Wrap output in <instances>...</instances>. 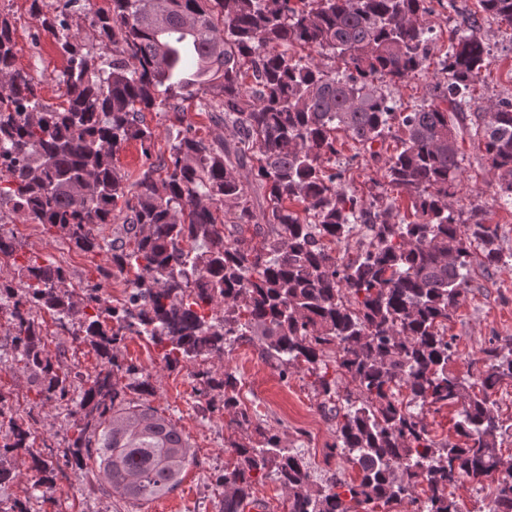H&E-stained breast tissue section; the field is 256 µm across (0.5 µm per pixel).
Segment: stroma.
<instances>
[{
  "label": "stroma",
  "instance_id": "35a3bbf8",
  "mask_svg": "<svg viewBox=\"0 0 512 512\" xmlns=\"http://www.w3.org/2000/svg\"><path fill=\"white\" fill-rule=\"evenodd\" d=\"M479 9L478 0H455L454 5L436 7L434 13L425 16V25L434 33V64L420 78L383 85L401 111L422 104L430 87L441 80L438 61L447 52L450 38L462 26L464 17ZM0 11L9 14L15 26L17 68L38 83L46 103H61L66 90V59L55 37L41 28L30 10V0H0ZM480 35L490 52V64L475 86L476 98L485 102L511 96L512 26L489 17ZM336 138L339 153L335 164L342 174L339 189L364 198L370 187H377L395 200L398 219L411 220L410 198L389 186L383 165L364 156L359 145L344 132H337ZM494 181L477 142L465 141L460 184L451 200L452 207L461 222L470 224L474 221L473 206L481 205L485 222L497 226L498 245L509 257L508 263L491 270L473 262L470 290L447 323V335L456 339V352L449 368L469 381L488 365L486 351L492 341L512 339V209L500 207L494 201ZM2 224L9 225L24 252L63 267L69 285L96 289L99 297L112 306L124 301L127 290L123 280L111 276V250L80 252L56 231L40 224L21 223L7 212H0ZM39 322L48 350L61 352L62 365L71 374L84 379L99 371L101 361L91 348L60 326L51 314H42ZM120 349L123 363L134 366L139 377L150 379L155 387L154 394L148 397L128 391V399L134 404L149 402L175 423L195 455V463L185 472L180 485L171 493L136 505L113 495L95 468L74 475L65 457L76 423L69 413L70 402H40L26 374L5 369L0 370V395L5 398L0 414L23 419L35 439L30 454L16 456L19 476L0 488V499L21 502L27 512H217L224 488L216 477L225 466L234 463L230 445L248 438V430L237 427L232 412L223 405H209L207 397L199 394L197 365L164 368L158 349L142 336L127 337ZM204 366L216 372H235L240 381L241 405L259 421L277 429L288 446L303 455L314 482H321L331 472L348 480L357 478V468L333 448L336 424L319 411L314 378L306 369H289L287 379H280L277 370L261 358L255 342L234 345L222 358L208 360ZM35 456L50 463L54 482L51 499L42 498L33 487L35 477L29 466ZM496 486L492 477L479 482L464 478L451 485L449 491L461 512H486Z\"/></svg>",
  "mask_w": 512,
  "mask_h": 512
}]
</instances>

# # # #

### WORK REQUIRED
Please quote nothing but the lines from the line with "Segment: stroma." through the end of the data above, exactly as written, ends included.

### EXERCISE SOLUTION
Segment: stroma.
<instances>
[{
  "label": "stroma",
  "instance_id": "35a3bbf8",
  "mask_svg": "<svg viewBox=\"0 0 512 512\" xmlns=\"http://www.w3.org/2000/svg\"><path fill=\"white\" fill-rule=\"evenodd\" d=\"M479 9L478 0H455L454 5L436 7L434 13L425 16V25L434 33V64L420 78L383 85L401 111L422 104L430 87L441 80L438 61L447 52L450 38L462 26L464 17ZM0 11L9 14L15 26L17 68L38 83L46 103H61L66 90V59L55 37L41 28L30 10V0H0ZM480 35L490 52V64L475 86L476 98L485 102L511 96L512 26L489 17ZM336 138L339 153L335 164L342 174L339 189L364 198L370 187H377L395 200L398 219L411 220L410 198L389 186L383 165L364 156L359 145L344 132H337ZM494 181L477 142L465 141L460 184L451 200L452 207L461 222L470 224L474 221L473 206L481 205L485 222L497 226L498 245L509 257L508 263L491 270L473 262L470 290L447 323V335L456 339V352L449 368L469 381L488 365L486 351L492 341L512 339V209L500 207L494 201ZM2 224L9 225L24 252L63 267L69 285L96 289L99 297L112 306L124 301L127 290L123 280L111 276V250L80 252L56 231L40 224L21 223L7 212H0ZM39 322L48 350L61 352L62 365L71 374L84 379L99 371L101 361L91 348L60 326L51 314H42ZM120 349L123 363L134 366L139 377L150 379L155 387L154 394L148 397L128 391V399L134 404L149 402L175 423L195 455V463L185 472L180 485L171 493L136 505L113 495L95 468L74 475L65 457L76 423L69 413L70 402H40L26 374L5 369L0 370V395L5 398L0 414L23 419L35 439L30 454L16 456L19 476L0 488V499L21 502L27 512H217L224 488L216 477L225 466L234 463L230 445L248 438V430L237 427L232 412L223 405H209L207 397L199 394L197 365L164 368L158 349L142 336L127 337ZM204 366L216 372H235L240 381L241 405L259 421L277 429L288 446L303 455L314 482H321L331 472L348 480L357 478V468L333 448L336 424L319 411L314 378L306 369H289L287 379H280L277 370L261 358L255 342L234 345L222 358L208 360ZM35 456L50 463L54 482L51 499L42 498L33 487L35 477L29 466ZM496 486L492 477L479 482L464 478L451 485L449 491L461 512H486Z\"/></svg>",
  "mask_w": 512,
  "mask_h": 512
}]
</instances>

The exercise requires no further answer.